Copy, word for word, the lines below from the one containing "blue fork: 2 -> 3" up to and including the one containing "turquoise headphones: 2 -> 0", with pictures left out.

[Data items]
==========
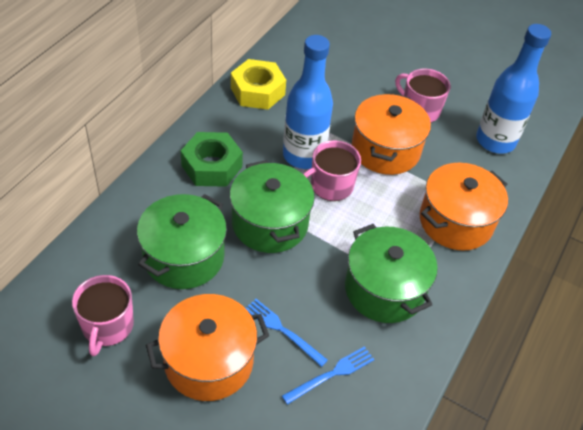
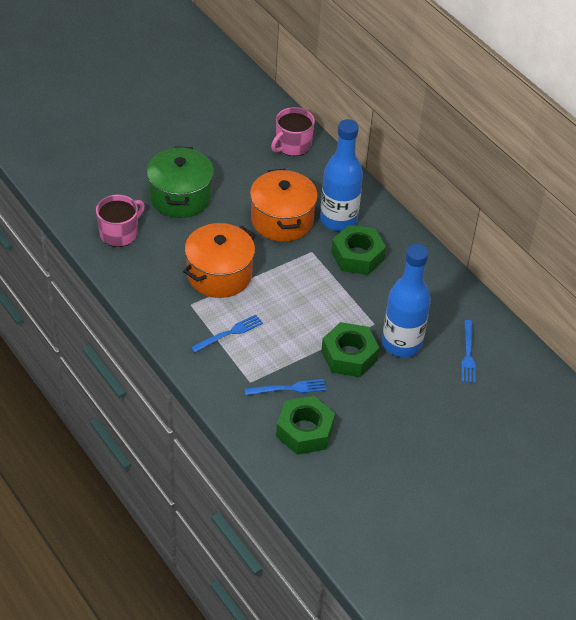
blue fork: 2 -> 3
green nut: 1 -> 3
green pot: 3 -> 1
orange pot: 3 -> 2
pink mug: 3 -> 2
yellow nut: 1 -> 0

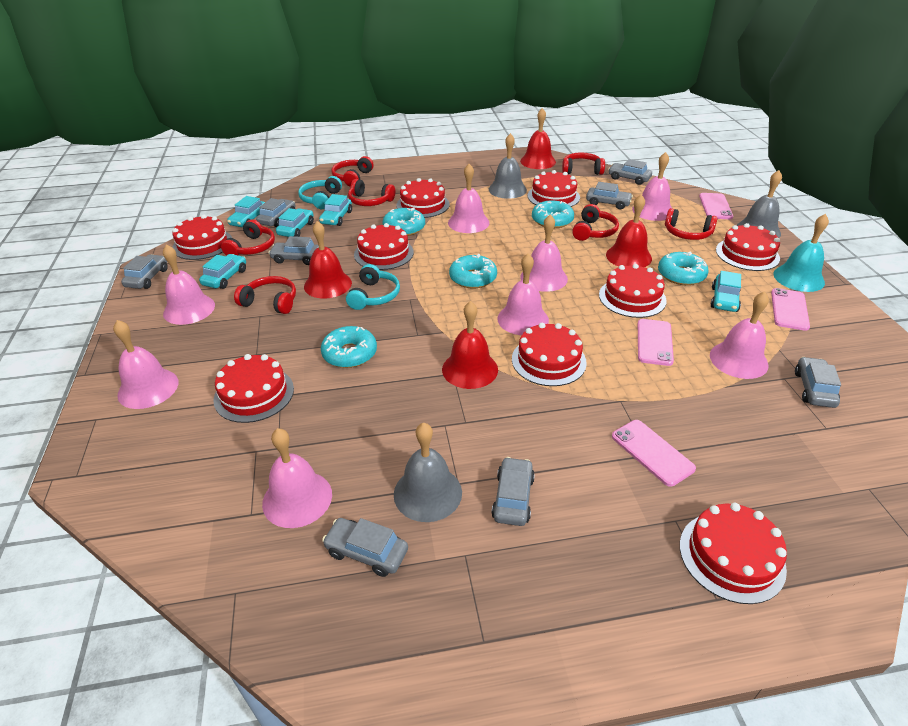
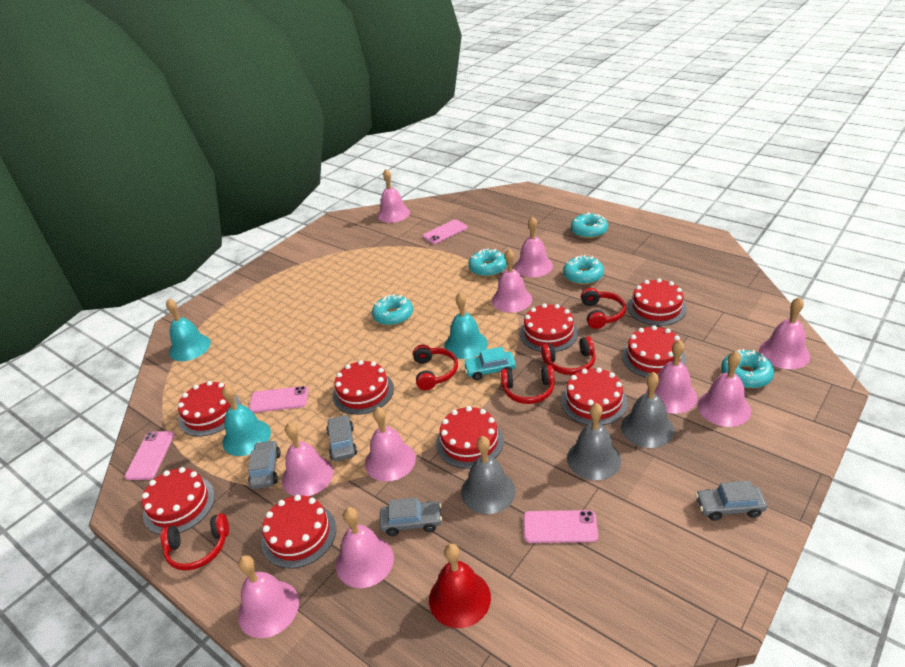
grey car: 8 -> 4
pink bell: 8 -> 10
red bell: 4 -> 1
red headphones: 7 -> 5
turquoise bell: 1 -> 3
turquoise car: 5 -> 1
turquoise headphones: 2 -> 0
==========
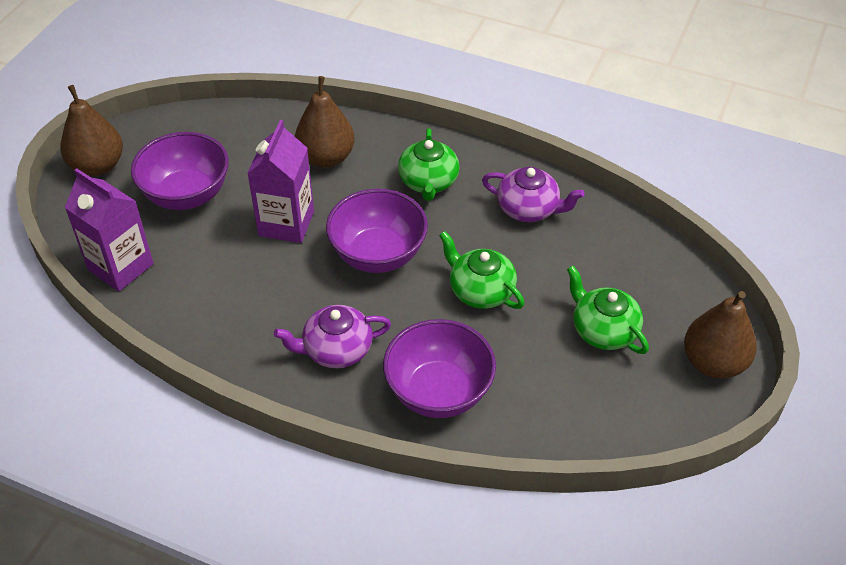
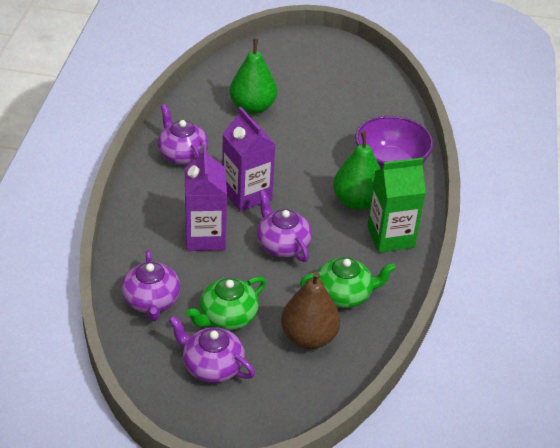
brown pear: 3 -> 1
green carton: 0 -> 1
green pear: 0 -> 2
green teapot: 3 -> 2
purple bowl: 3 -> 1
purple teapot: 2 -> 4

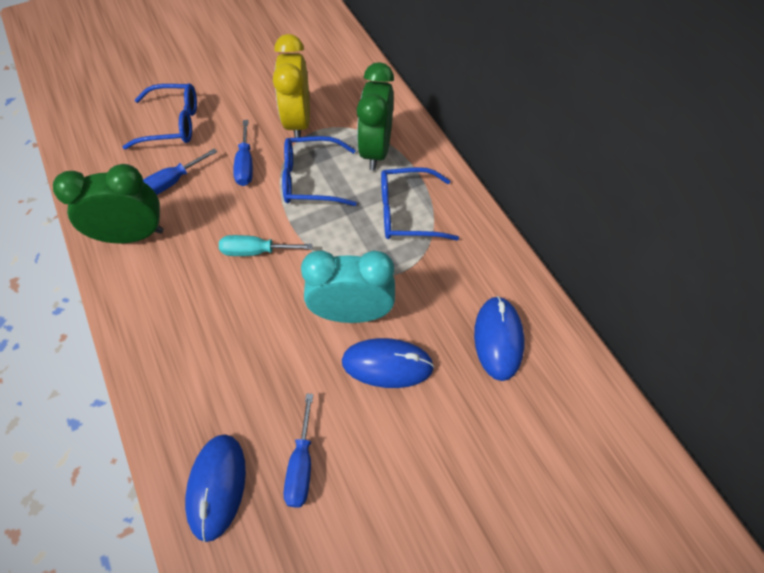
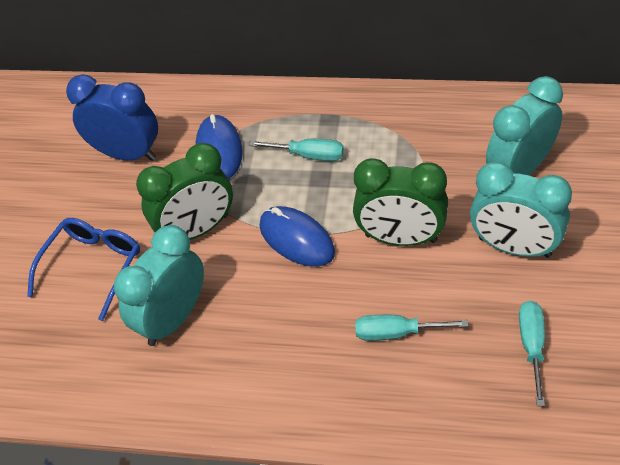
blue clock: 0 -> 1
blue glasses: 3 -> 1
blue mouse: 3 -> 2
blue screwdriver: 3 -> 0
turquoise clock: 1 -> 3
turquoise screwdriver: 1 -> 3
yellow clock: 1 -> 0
==========
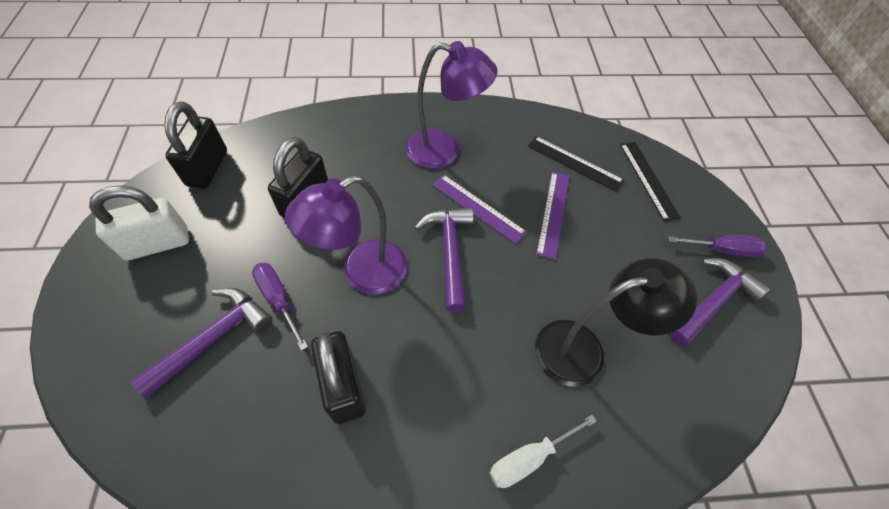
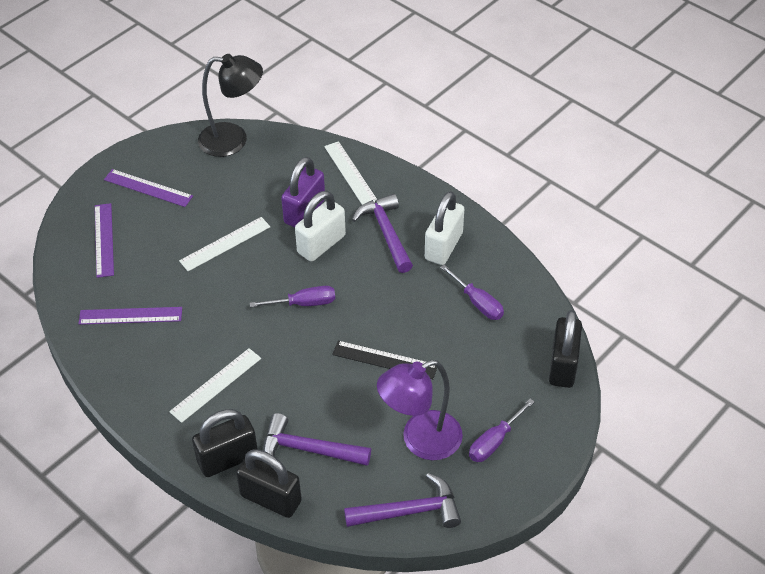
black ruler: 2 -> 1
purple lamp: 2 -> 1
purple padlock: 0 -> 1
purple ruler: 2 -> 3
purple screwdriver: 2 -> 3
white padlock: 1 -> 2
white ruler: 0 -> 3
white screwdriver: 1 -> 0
==========
◆ **THE ANSWER**:
blue fork: 2 -> 3
green nut: 1 -> 3
green pot: 3 -> 1
orange pot: 3 -> 2
pink mug: 3 -> 2
yellow nut: 1 -> 0

grey car: 8 -> 4
pink bell: 8 -> 10
red bell: 4 -> 1
red headphones: 7 -> 5
turquoise bell: 1 -> 3
turquoise car: 5 -> 1
turquoise headphones: 2 -> 0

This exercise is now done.